Records from a collection:
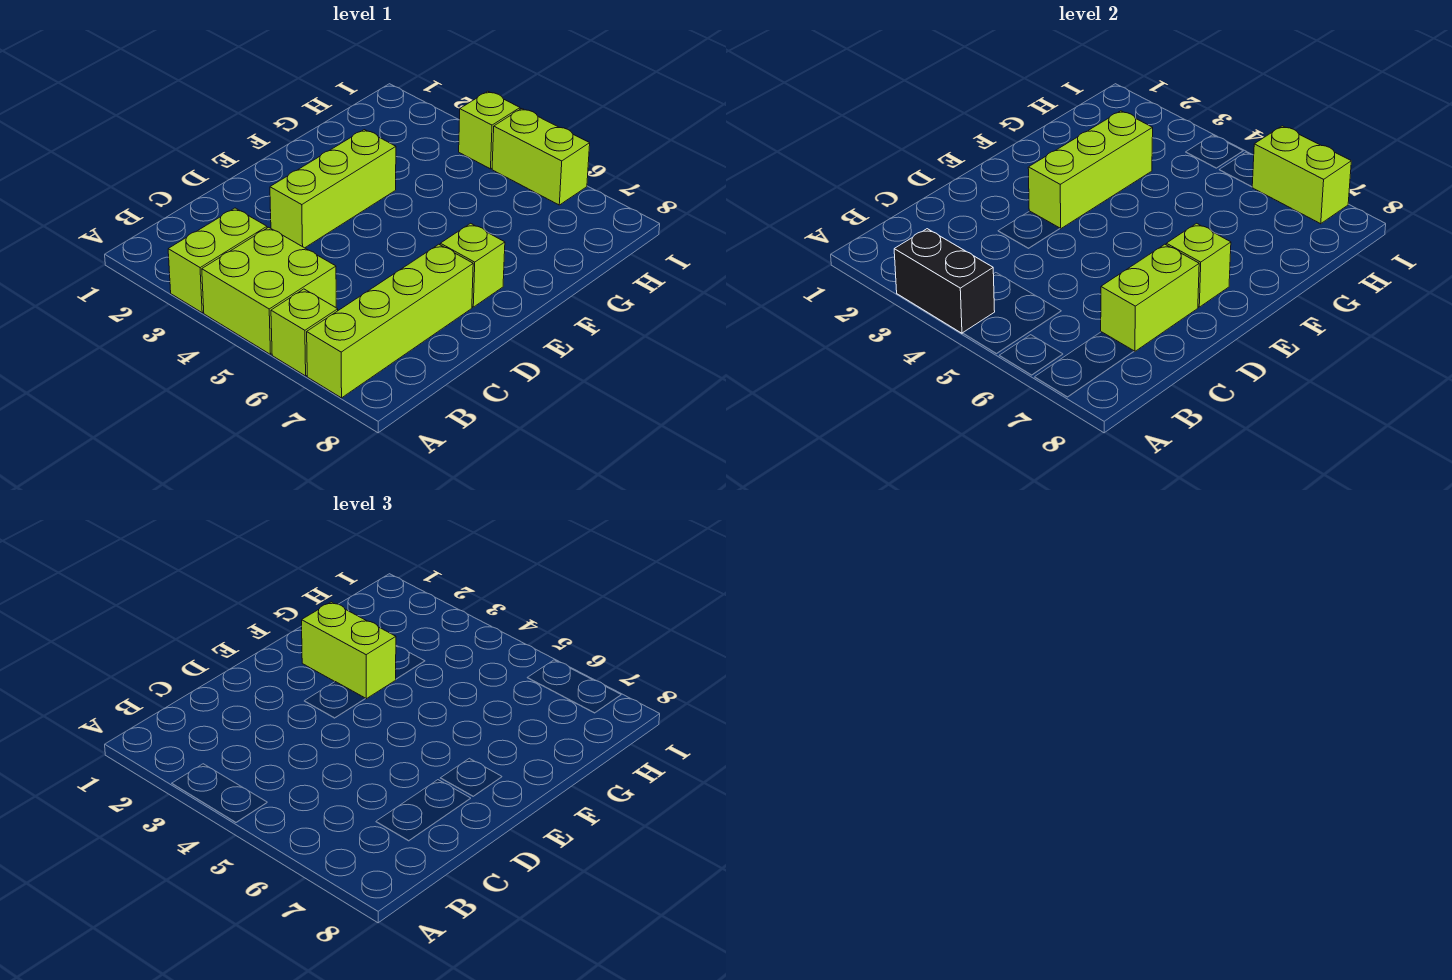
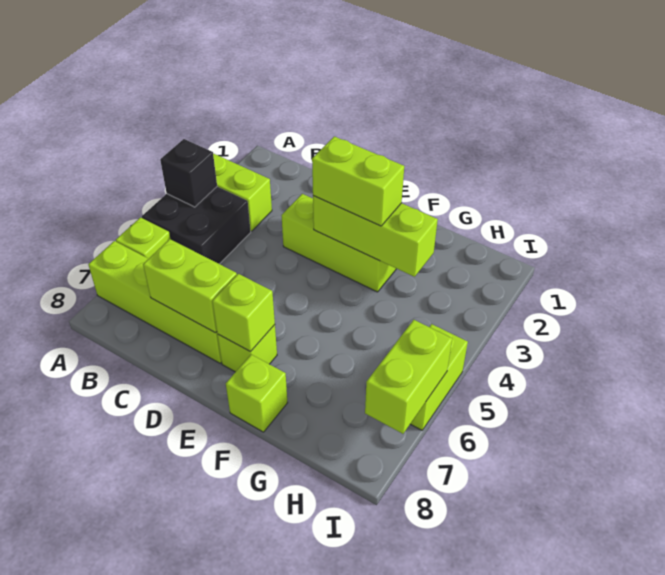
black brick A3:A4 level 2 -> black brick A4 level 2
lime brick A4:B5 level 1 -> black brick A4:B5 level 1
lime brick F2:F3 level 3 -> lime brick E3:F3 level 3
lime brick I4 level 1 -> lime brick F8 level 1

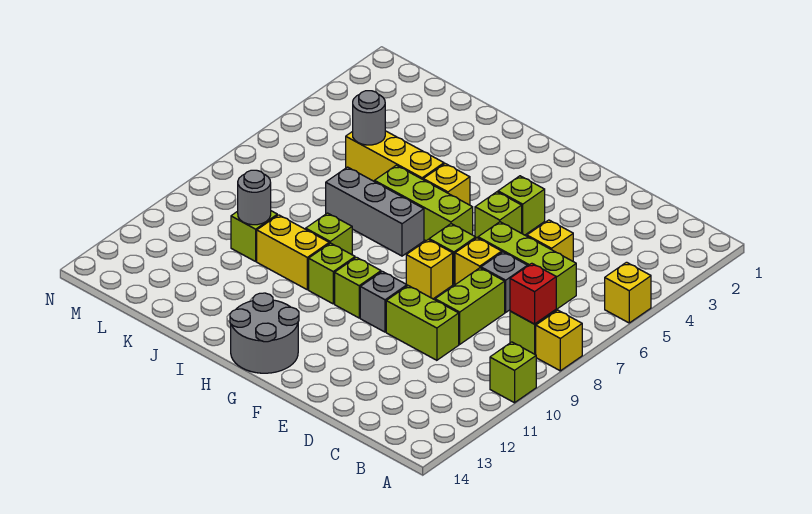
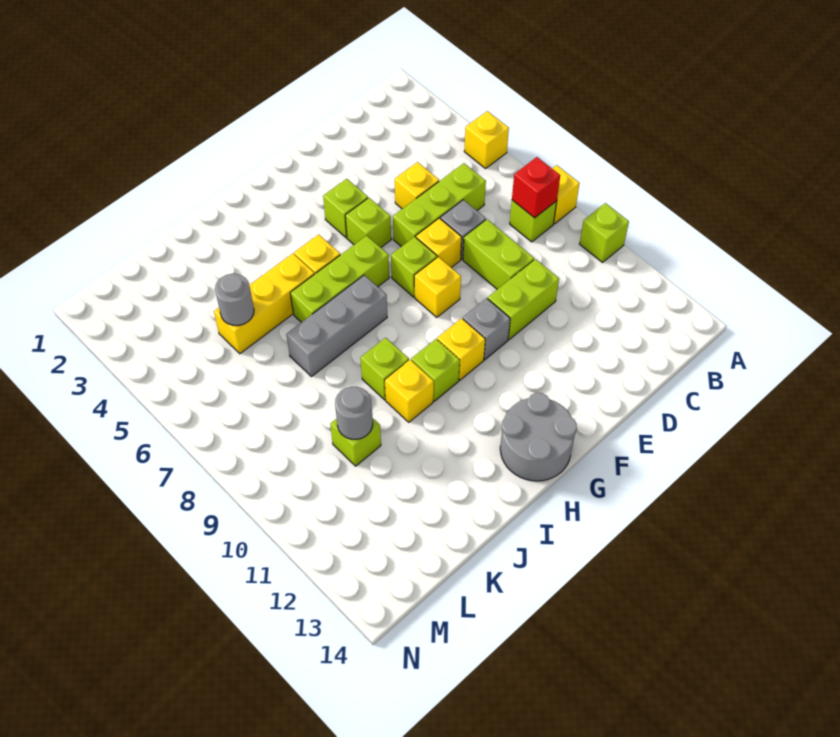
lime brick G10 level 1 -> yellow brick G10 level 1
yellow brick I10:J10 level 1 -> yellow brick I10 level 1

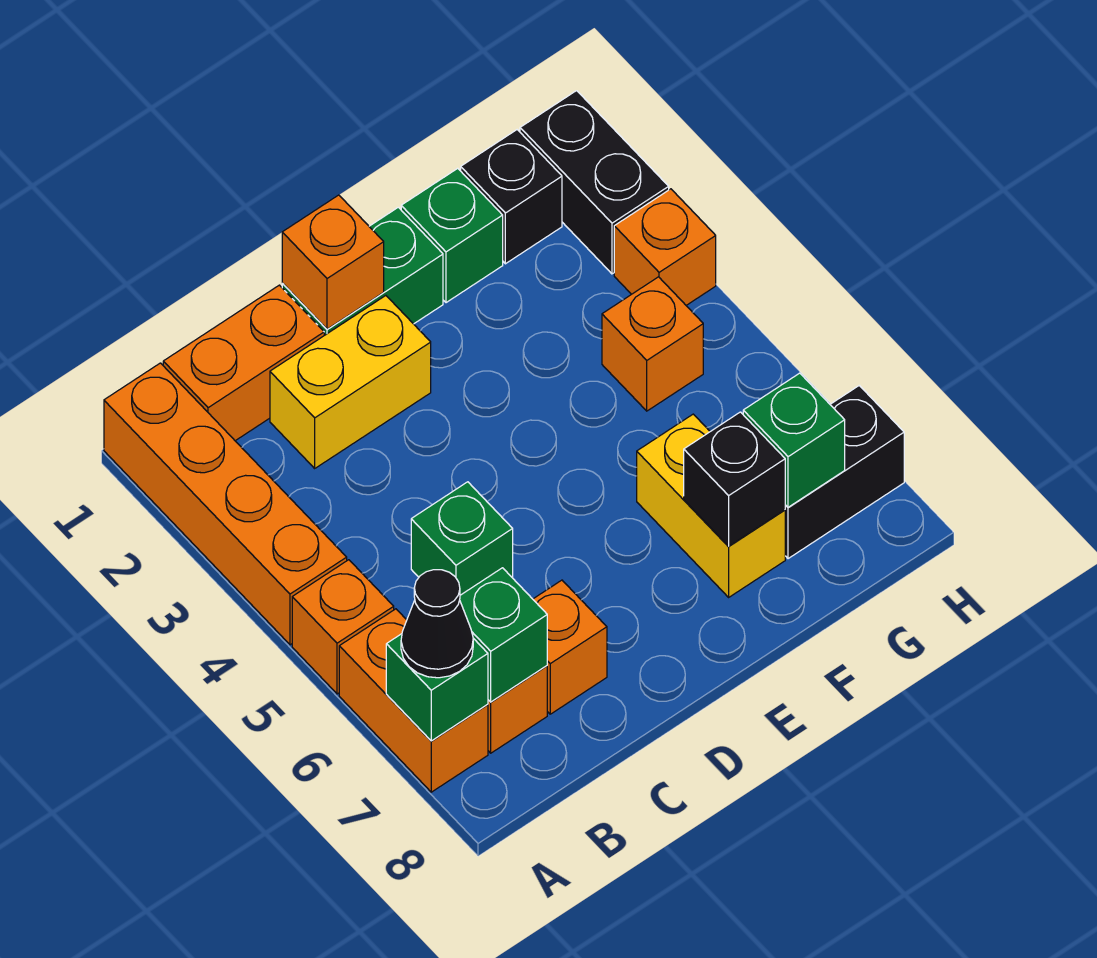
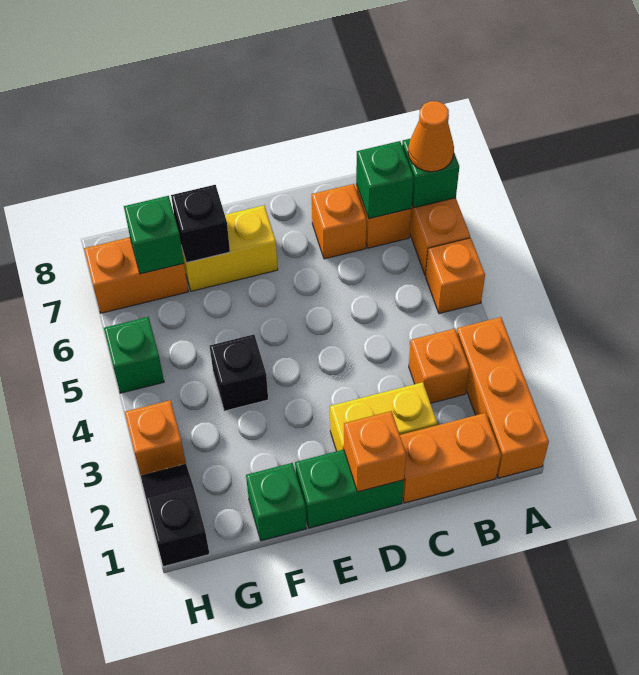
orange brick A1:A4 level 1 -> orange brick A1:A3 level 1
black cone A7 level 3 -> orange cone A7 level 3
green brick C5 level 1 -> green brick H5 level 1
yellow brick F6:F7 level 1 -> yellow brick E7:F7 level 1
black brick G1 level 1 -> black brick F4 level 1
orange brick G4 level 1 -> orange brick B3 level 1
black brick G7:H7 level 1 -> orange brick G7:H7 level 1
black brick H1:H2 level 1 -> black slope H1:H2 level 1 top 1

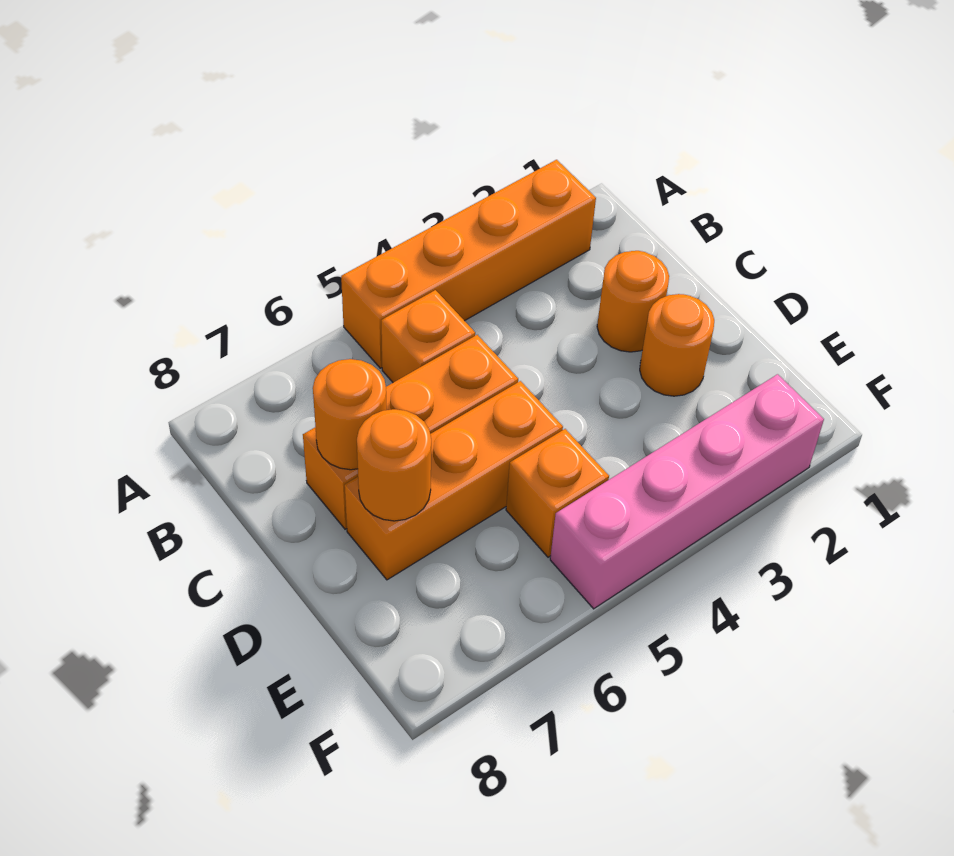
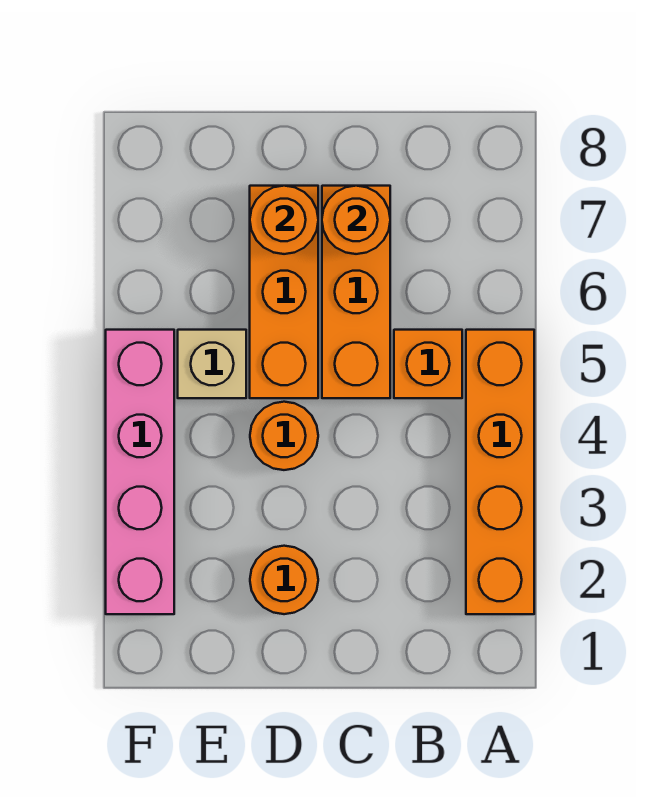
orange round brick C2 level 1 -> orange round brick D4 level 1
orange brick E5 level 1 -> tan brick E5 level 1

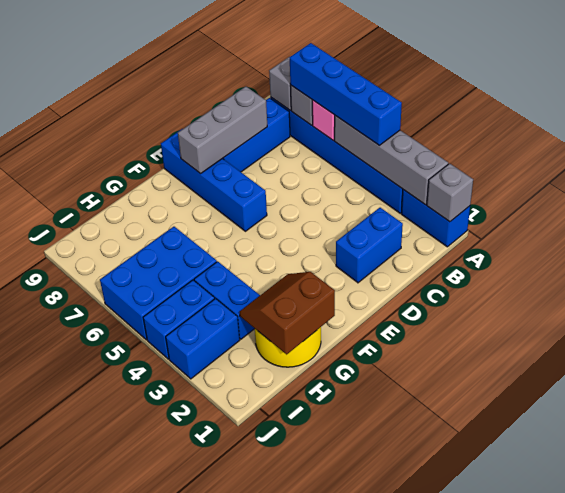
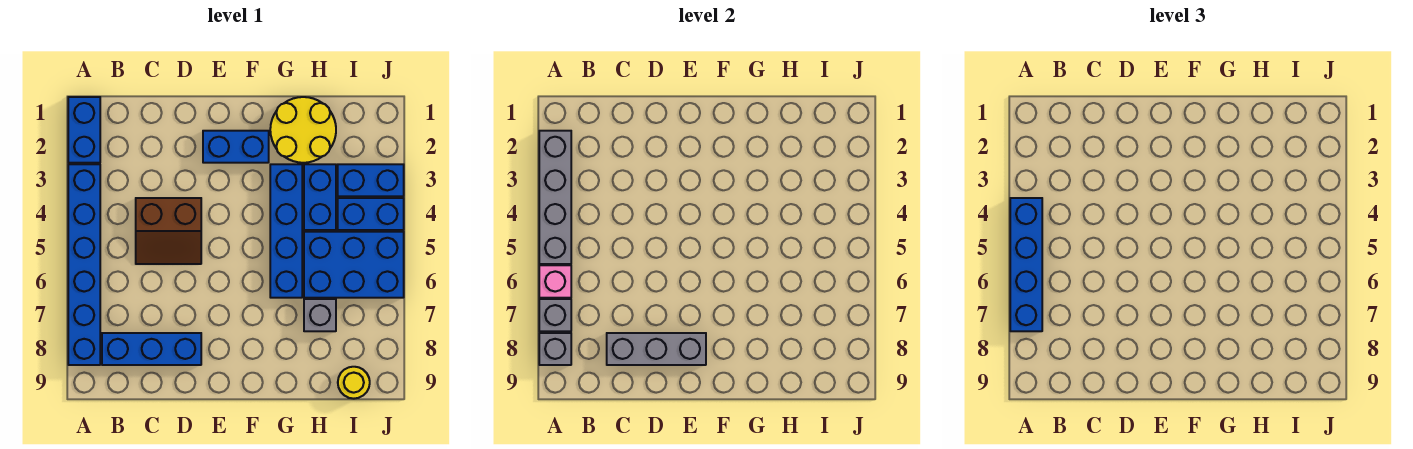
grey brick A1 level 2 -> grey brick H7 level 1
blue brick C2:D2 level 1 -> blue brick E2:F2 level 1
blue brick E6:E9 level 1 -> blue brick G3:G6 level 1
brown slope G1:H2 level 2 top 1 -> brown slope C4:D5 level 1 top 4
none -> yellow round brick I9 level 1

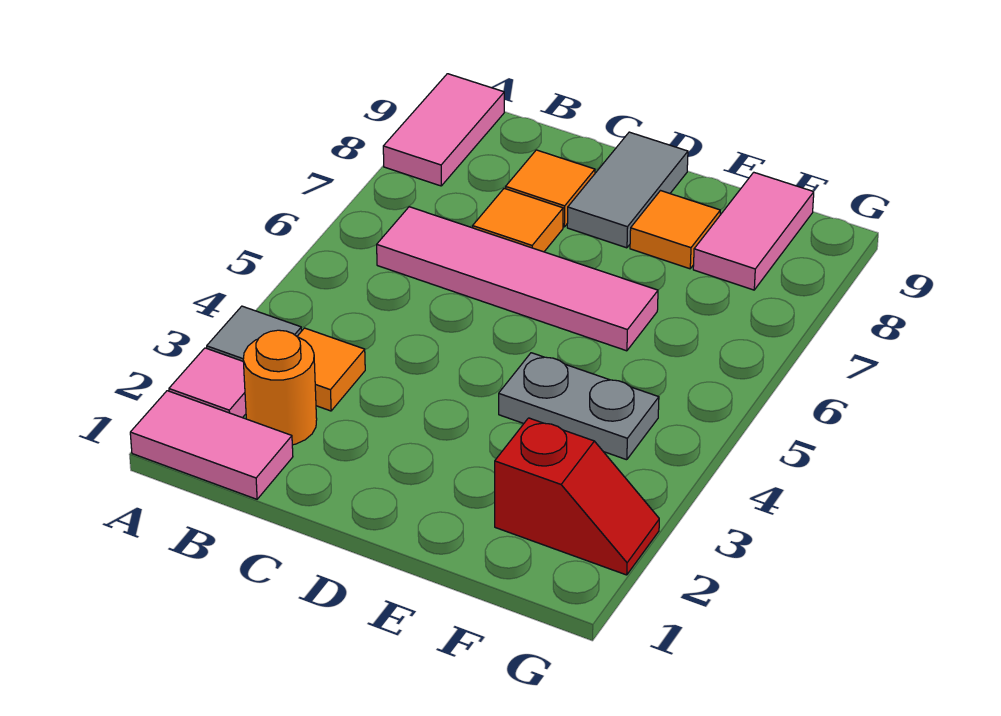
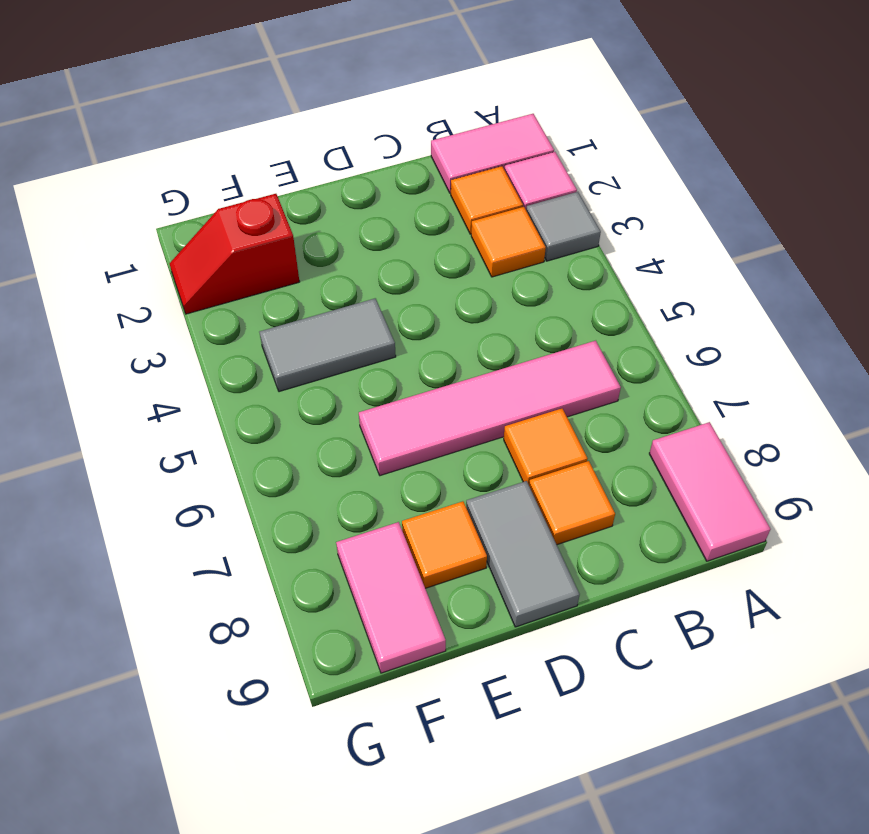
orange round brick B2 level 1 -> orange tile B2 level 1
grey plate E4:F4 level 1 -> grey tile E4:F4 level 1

:: TASK DETAILS ::
Once the pictures are removed, write out all of the entries above exactly.

:: RESULT OF THE EXERCISE ::
black brick A3:A4 level 2 -> black brick A4 level 2
lime brick A4:B5 level 1 -> black brick A4:B5 level 1
lime brick F2:F3 level 3 -> lime brick E3:F3 level 3
lime brick I4 level 1 -> lime brick F8 level 1

lime brick G10 level 1 -> yellow brick G10 level 1
yellow brick I10:J10 level 1 -> yellow brick I10 level 1

orange brick A1:A4 level 1 -> orange brick A1:A3 level 1
black cone A7 level 3 -> orange cone A7 level 3
green brick C5 level 1 -> green brick H5 level 1
yellow brick F6:F7 level 1 -> yellow brick E7:F7 level 1
black brick G1 level 1 -> black brick F4 level 1
orange brick G4 level 1 -> orange brick B3 level 1
black brick G7:H7 level 1 -> orange brick G7:H7 level 1
black brick H1:H2 level 1 -> black slope H1:H2 level 1 top 1

orange round brick C2 level 1 -> orange round brick D4 level 1
orange brick E5 level 1 -> tan brick E5 level 1

grey brick A1 level 2 -> grey brick H7 level 1
blue brick C2:D2 level 1 -> blue brick E2:F2 level 1
blue brick E6:E9 level 1 -> blue brick G3:G6 level 1
brown slope G1:H2 level 2 top 1 -> brown slope C4:D5 level 1 top 4
none -> yellow round brick I9 level 1

orange round brick B2 level 1 -> orange tile B2 level 1
grey plate E4:F4 level 1 -> grey tile E4:F4 level 1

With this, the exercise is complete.